WHAT YOU WILL DO>
Make an exact copy of the records below, leaving every image out.

(DATA begins)

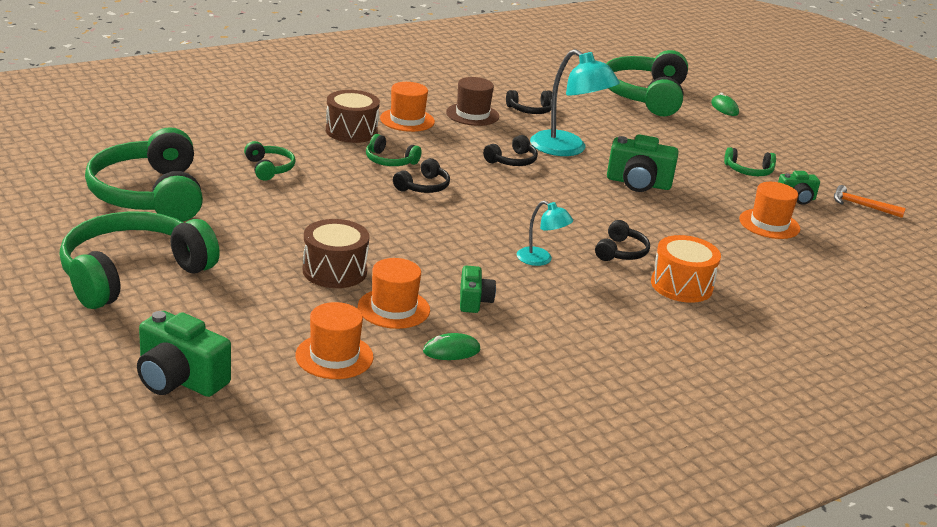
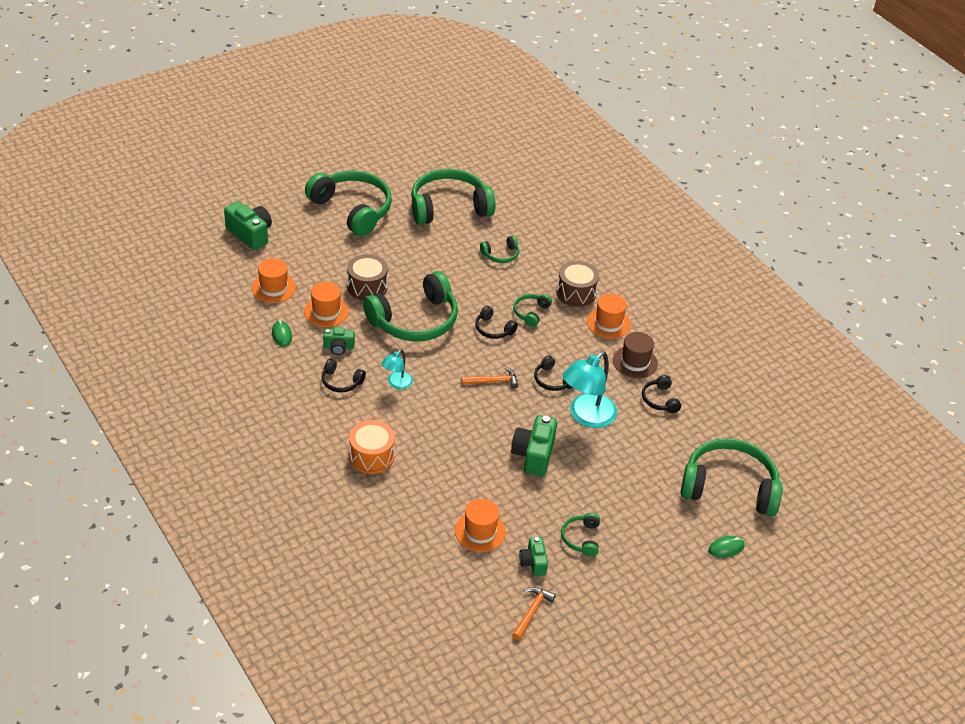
camera: 90 degrees right, 15 degrees up
green camera [137,311,231,397] -> green camera turned 105 degrees clockwise [224,201,272,250]
black headphones [595,220,650,261] -> black headphones moved to [321,359,366,392]
none -> green headphones [363,271,458,342]
none -> orange hammer [461,367,519,389]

(DATA ends)

ANSWER SECTION>
camera: 90 degrees right, 15 degrees up
green camera [137,311,231,397] -> green camera turned 105 degrees clockwise [224,201,272,250]
black headphones [595,220,650,261] -> black headphones moved to [321,359,366,392]
none -> green headphones [363,271,458,342]
none -> orange hammer [461,367,519,389]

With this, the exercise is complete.